Return all entries word for word, but drop any images.
[[ Given data, beginning ]]
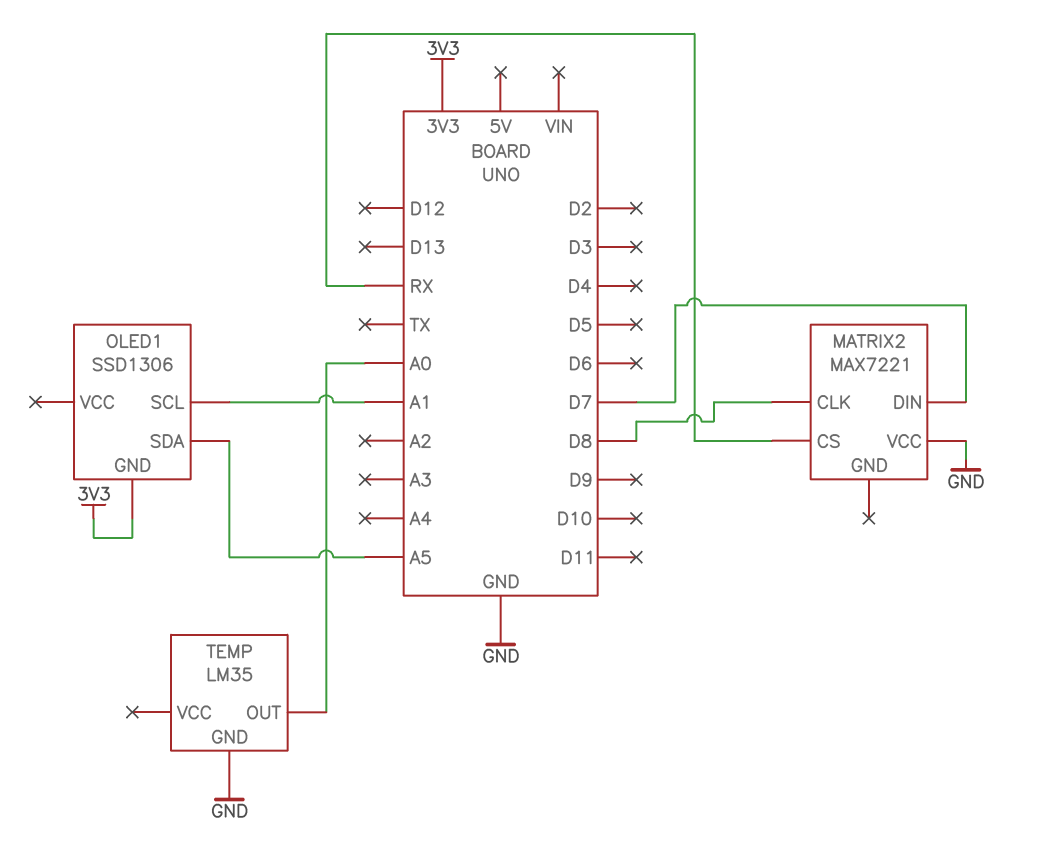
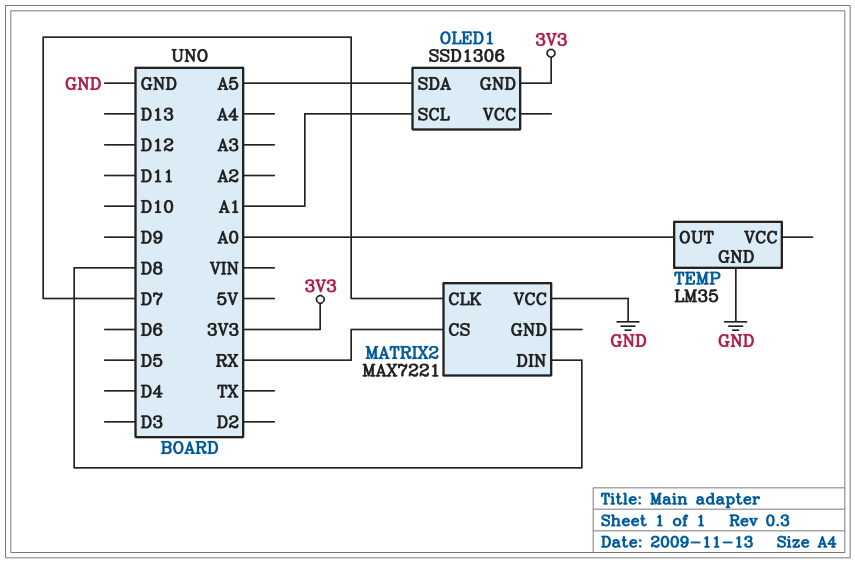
MATRIX2 pin CLK: D8 -> D7
MATRIX2 pin DIN: D7 -> D8

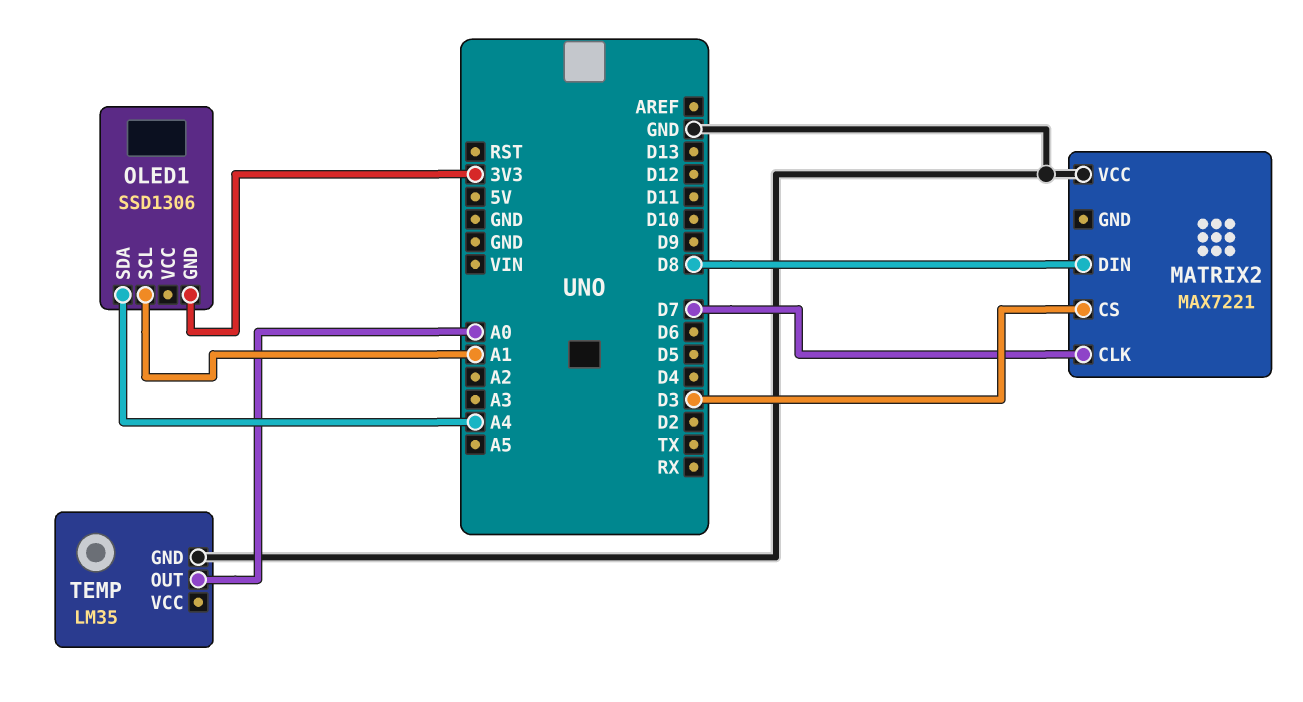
MATRIX2 pin CS: RX -> D3
OLED1 pin SDA: A5 -> A4

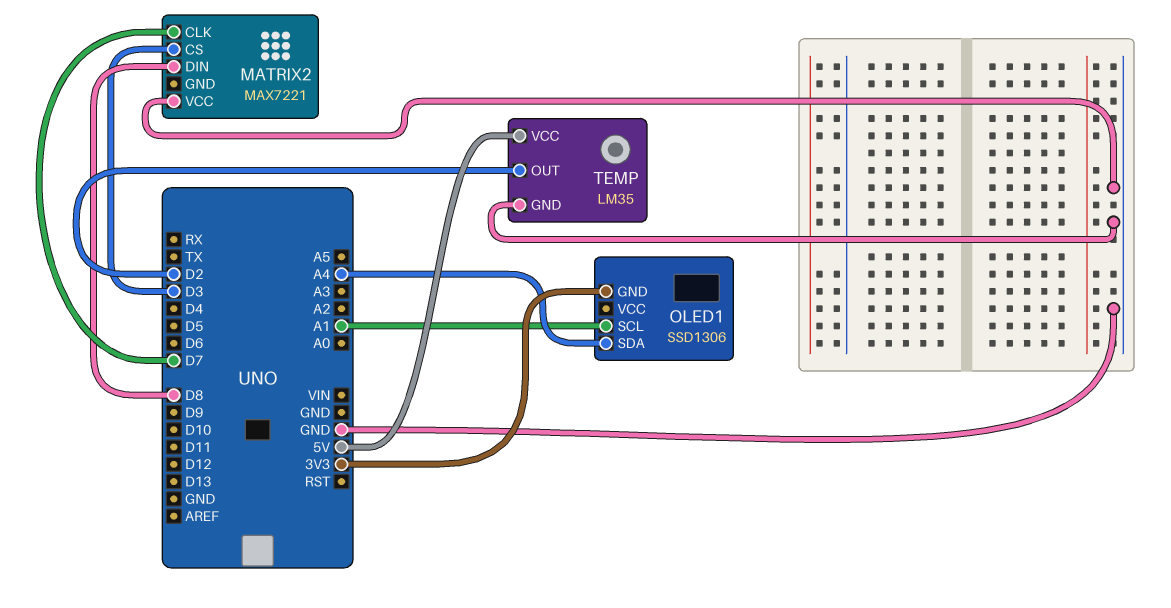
TEMP pin OUT: A0 -> D2
TEMP pin VCC: none -> 5V

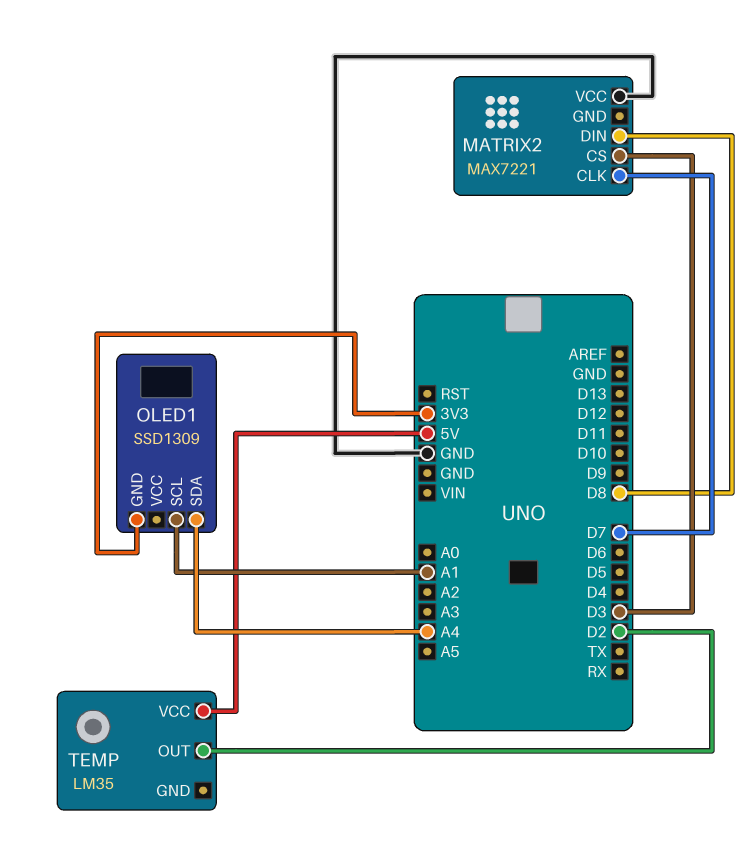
OLED1: SSD1306 -> SSD1309
TEMP pin GND: GND -> none

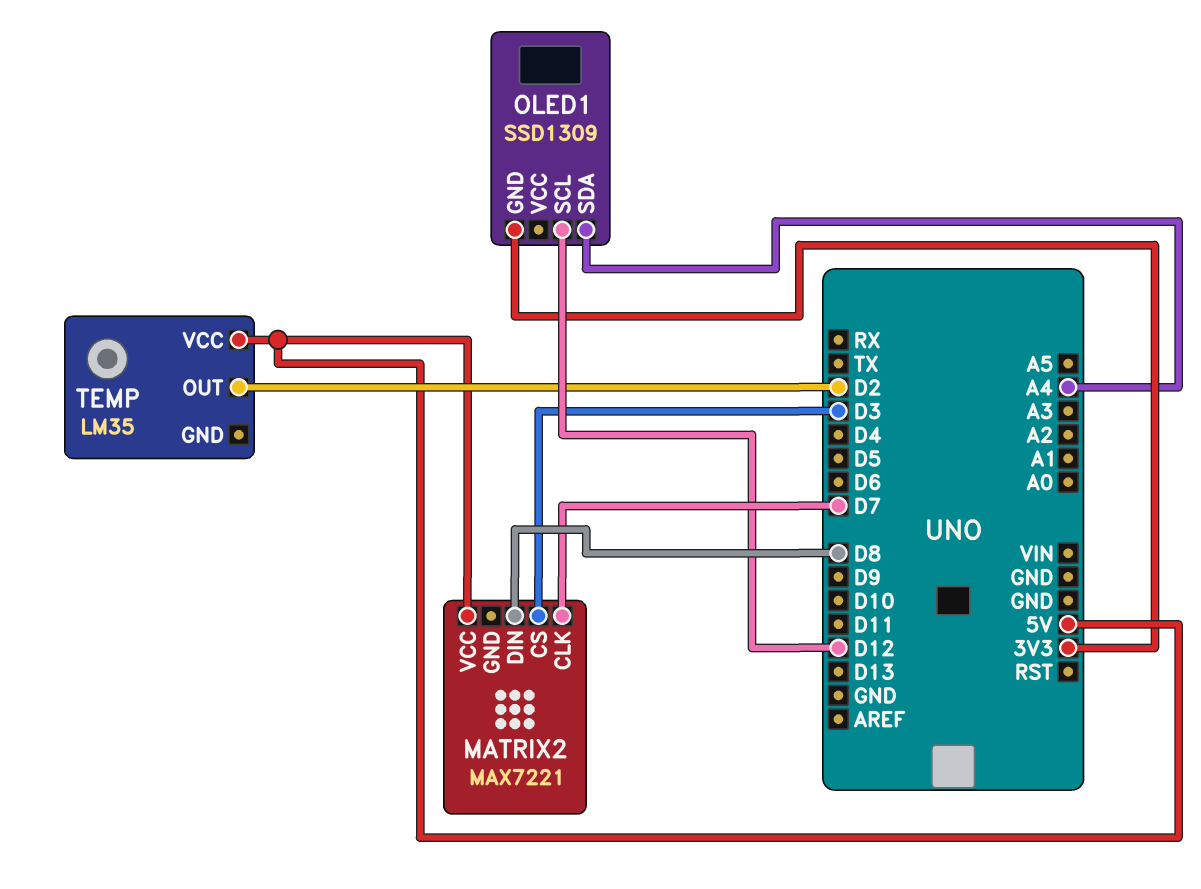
MATRIX2 pin VCC: GND -> 5V
OLED1 pin SCL: A1 -> D12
[[ Given data, end ]]
* [Result of this exercise]
MATRIX2 pin CLK: D8 -> D7
MATRIX2 pin DIN: D7 -> D8

MATRIX2 pin CS: RX -> D3
OLED1 pin SDA: A5 -> A4

TEMP pin OUT: A0 -> D2
TEMP pin VCC: none -> 5V

OLED1: SSD1306 -> SSD1309
TEMP pin GND: GND -> none

MATRIX2 pin VCC: GND -> 5V
OLED1 pin SCL: A1 -> D12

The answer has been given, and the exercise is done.